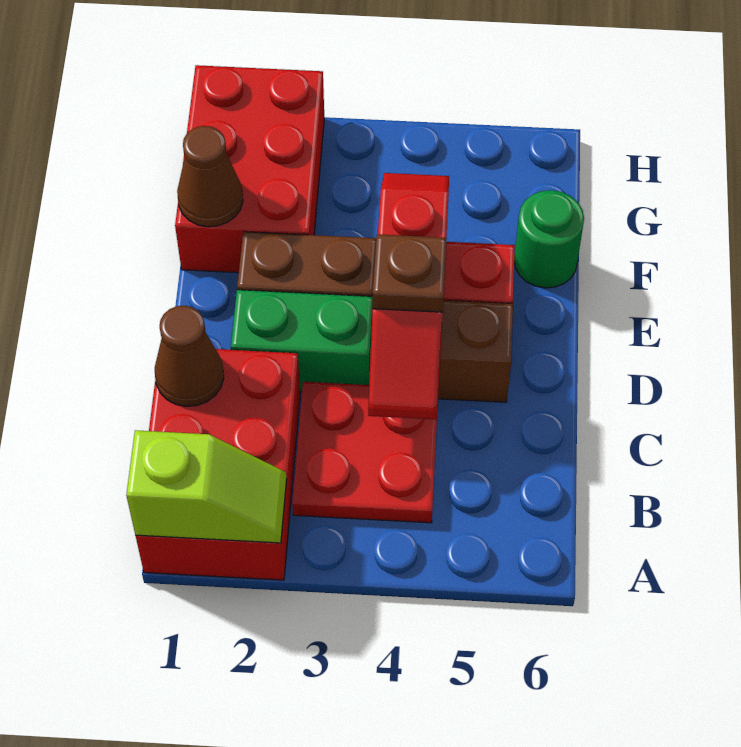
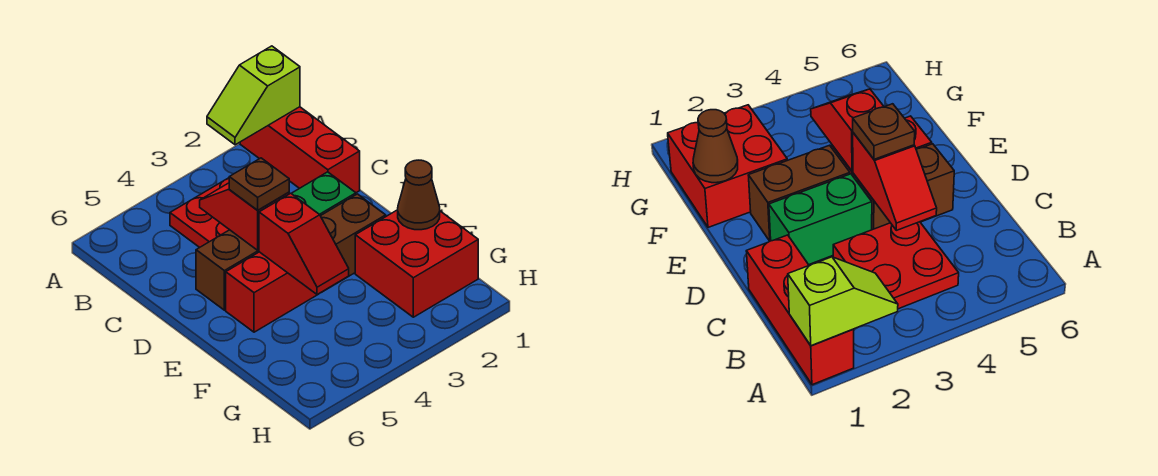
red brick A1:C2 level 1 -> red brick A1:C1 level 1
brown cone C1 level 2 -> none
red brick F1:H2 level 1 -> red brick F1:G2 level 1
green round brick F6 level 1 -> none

┄┄┄┄┄┄

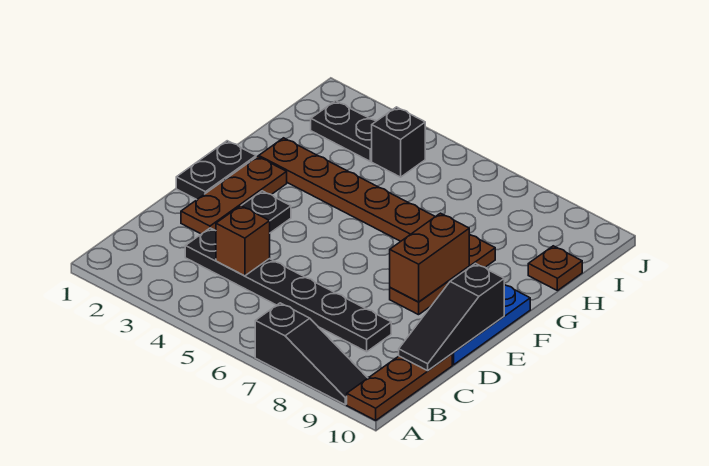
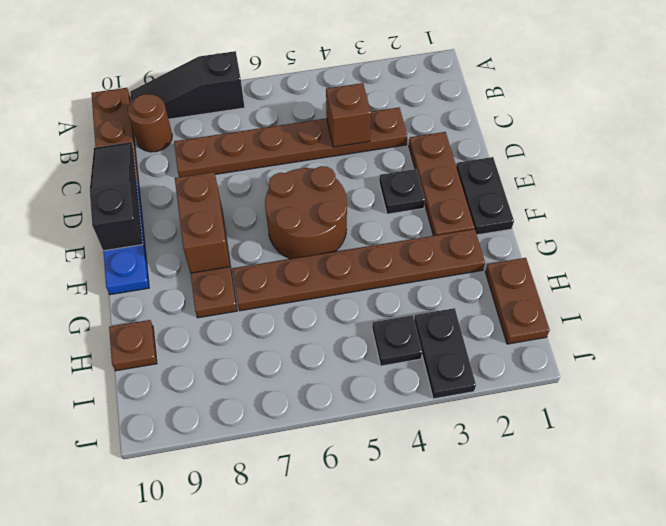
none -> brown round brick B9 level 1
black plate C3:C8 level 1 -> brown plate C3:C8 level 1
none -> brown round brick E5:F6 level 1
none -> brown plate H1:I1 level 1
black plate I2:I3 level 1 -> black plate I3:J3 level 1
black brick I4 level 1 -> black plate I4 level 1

┄┄┄┄┄┄

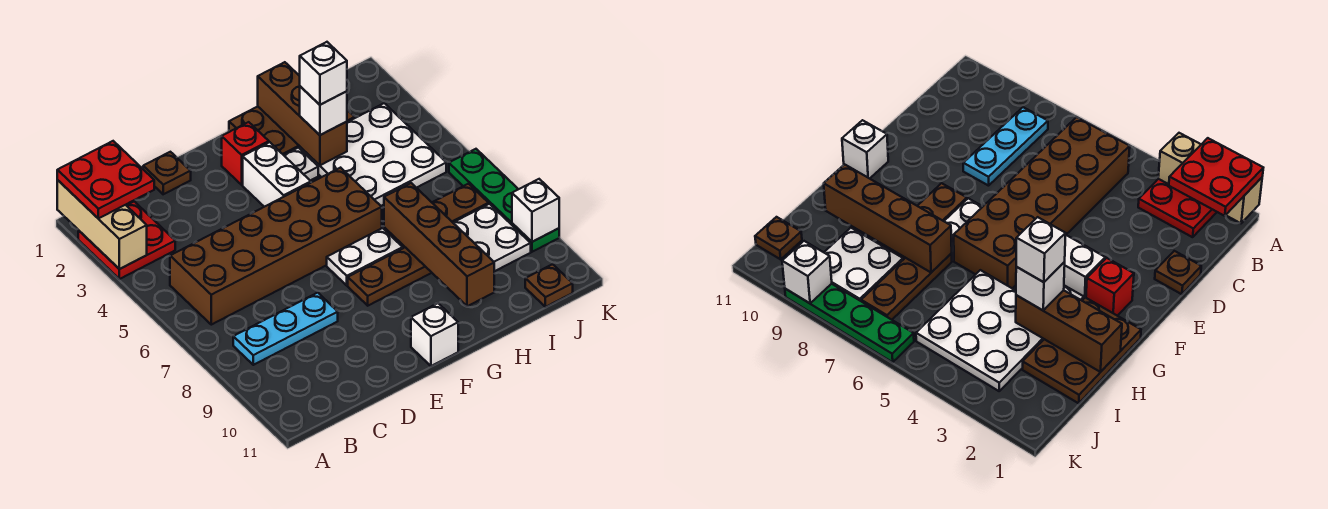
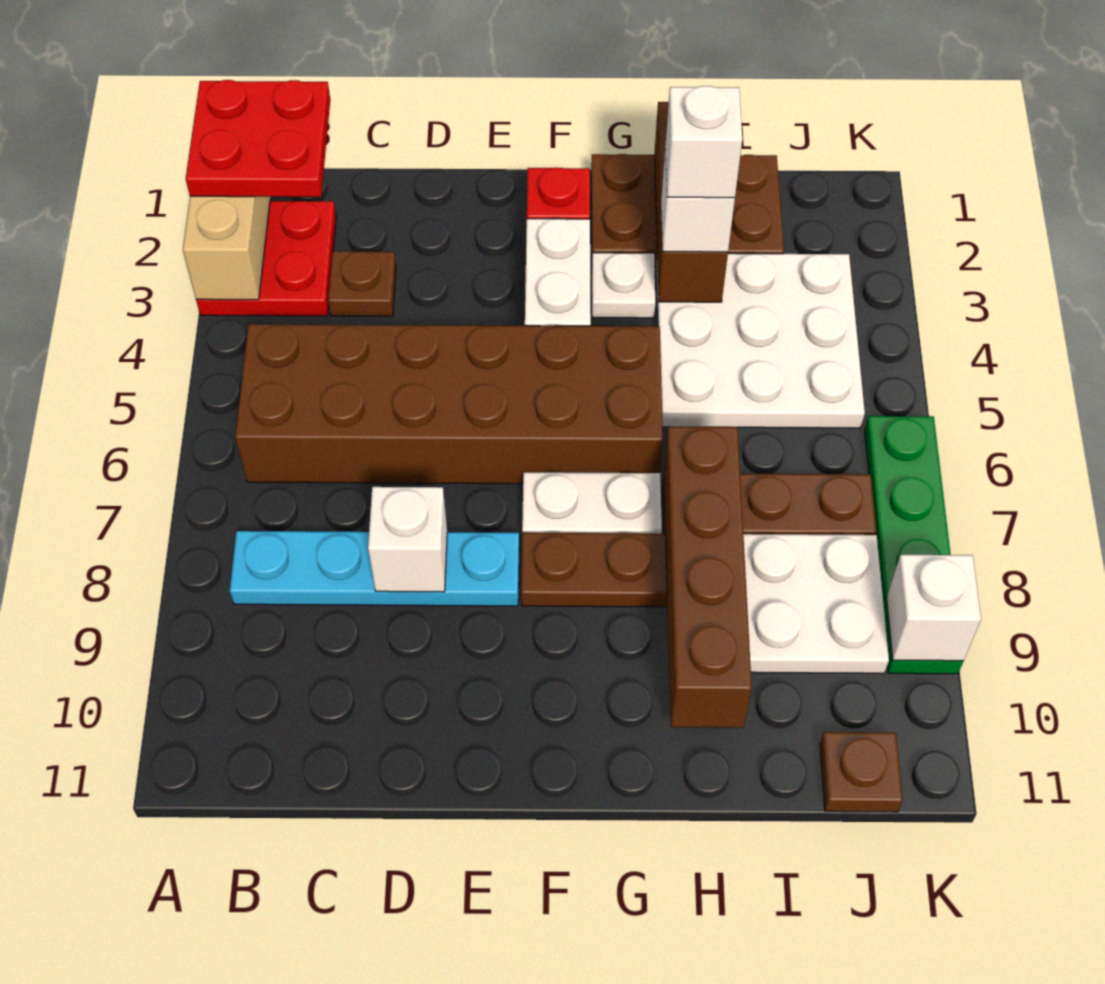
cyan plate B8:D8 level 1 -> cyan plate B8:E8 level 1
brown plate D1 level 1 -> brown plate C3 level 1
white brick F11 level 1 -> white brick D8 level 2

┄┄┄┄┄┄

Within the listing above, the range opens at the line with "none -> brown round brick B9 level 1" and closes at the line with "black brick I4". Reproduce exactly the lines of that range, including both ends.

none -> brown round brick B9 level 1
black plate C3:C8 level 1 -> brown plate C3:C8 level 1
none -> brown round brick E5:F6 level 1
none -> brown plate H1:I1 level 1
black plate I2:I3 level 1 -> black plate I3:J3 level 1
black brick I4 level 1 -> black plate I4 level 1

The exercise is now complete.